• [Aim of the task]
Each line from the line containing "pink screwdriver: 6 -> 5" through the last line of the entries is to be reproduced exactly as it stands.

[Recorded information]

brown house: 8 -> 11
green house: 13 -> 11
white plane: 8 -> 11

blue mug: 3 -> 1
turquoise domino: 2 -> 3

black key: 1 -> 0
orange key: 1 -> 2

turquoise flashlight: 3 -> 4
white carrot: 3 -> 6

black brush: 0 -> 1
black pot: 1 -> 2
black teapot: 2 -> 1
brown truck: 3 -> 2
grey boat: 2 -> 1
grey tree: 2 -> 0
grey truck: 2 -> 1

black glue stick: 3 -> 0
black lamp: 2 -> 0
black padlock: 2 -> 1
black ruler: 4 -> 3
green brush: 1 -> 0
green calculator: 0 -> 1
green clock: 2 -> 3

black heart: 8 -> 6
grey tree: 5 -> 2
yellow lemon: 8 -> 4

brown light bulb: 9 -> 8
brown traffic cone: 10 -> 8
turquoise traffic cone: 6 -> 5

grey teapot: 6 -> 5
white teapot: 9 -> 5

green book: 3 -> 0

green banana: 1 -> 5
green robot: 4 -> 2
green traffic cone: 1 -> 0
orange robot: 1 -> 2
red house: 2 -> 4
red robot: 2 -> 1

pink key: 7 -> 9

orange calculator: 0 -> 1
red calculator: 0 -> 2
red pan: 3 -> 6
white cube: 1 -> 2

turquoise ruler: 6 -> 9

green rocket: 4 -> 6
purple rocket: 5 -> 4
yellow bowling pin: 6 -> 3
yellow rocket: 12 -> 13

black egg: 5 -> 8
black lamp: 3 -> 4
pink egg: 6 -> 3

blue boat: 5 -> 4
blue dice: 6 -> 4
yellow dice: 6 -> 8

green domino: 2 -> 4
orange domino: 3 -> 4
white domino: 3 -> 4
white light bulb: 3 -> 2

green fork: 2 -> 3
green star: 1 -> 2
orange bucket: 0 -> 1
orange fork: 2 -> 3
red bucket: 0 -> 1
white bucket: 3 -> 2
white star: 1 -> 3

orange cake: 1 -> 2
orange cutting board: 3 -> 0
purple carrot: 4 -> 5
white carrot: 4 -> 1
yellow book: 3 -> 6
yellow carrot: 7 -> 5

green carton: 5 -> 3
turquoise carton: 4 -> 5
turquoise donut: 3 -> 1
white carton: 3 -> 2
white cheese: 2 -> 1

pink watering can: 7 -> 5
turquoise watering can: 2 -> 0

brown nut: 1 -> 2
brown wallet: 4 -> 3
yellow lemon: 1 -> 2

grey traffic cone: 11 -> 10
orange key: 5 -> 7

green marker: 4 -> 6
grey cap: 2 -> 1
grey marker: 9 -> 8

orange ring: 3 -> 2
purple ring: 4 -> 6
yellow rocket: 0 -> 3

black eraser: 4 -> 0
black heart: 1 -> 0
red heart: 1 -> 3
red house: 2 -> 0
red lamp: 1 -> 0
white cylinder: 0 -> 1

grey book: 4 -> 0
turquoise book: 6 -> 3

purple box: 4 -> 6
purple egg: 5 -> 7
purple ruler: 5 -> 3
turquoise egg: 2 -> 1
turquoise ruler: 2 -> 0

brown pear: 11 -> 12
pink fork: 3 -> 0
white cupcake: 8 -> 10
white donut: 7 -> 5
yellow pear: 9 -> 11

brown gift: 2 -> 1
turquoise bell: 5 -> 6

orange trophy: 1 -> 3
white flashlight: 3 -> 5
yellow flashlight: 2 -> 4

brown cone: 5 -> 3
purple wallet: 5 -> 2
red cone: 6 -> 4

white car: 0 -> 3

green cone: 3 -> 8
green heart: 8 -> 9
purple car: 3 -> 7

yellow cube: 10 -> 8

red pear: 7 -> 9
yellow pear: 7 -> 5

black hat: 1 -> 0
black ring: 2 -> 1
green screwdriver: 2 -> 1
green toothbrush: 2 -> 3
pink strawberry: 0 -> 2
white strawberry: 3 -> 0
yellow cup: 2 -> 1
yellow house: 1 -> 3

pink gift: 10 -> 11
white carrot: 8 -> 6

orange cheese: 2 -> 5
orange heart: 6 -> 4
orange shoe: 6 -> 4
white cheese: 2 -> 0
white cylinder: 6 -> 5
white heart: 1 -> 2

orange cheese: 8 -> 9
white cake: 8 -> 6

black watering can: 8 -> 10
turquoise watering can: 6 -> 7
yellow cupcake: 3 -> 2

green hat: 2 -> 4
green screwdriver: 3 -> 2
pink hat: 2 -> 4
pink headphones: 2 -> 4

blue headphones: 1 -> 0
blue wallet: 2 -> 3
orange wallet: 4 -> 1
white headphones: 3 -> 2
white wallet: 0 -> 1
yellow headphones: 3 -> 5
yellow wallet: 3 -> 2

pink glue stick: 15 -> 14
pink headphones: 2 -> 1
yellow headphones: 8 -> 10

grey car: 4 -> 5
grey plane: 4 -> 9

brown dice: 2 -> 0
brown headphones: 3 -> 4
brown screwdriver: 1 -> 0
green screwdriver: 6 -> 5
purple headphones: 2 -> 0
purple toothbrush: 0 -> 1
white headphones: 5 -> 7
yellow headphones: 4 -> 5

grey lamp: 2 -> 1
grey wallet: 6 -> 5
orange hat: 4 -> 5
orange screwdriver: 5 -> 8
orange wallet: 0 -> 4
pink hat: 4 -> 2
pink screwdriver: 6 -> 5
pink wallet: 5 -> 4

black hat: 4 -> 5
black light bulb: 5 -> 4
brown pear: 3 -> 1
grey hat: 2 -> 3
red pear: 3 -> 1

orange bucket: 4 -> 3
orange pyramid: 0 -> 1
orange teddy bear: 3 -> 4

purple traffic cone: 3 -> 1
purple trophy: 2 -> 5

[/Recorded information]

• [Task solution]
pink screwdriver: 6 -> 5
pink wallet: 5 -> 4

black hat: 4 -> 5
black light bulb: 5 -> 4
brown pear: 3 -> 1
grey hat: 2 -> 3
red pear: 3 -> 1

orange bucket: 4 -> 3
orange pyramid: 0 -> 1
orange teddy bear: 3 -> 4

purple traffic cone: 3 -> 1
purple trophy: 2 -> 5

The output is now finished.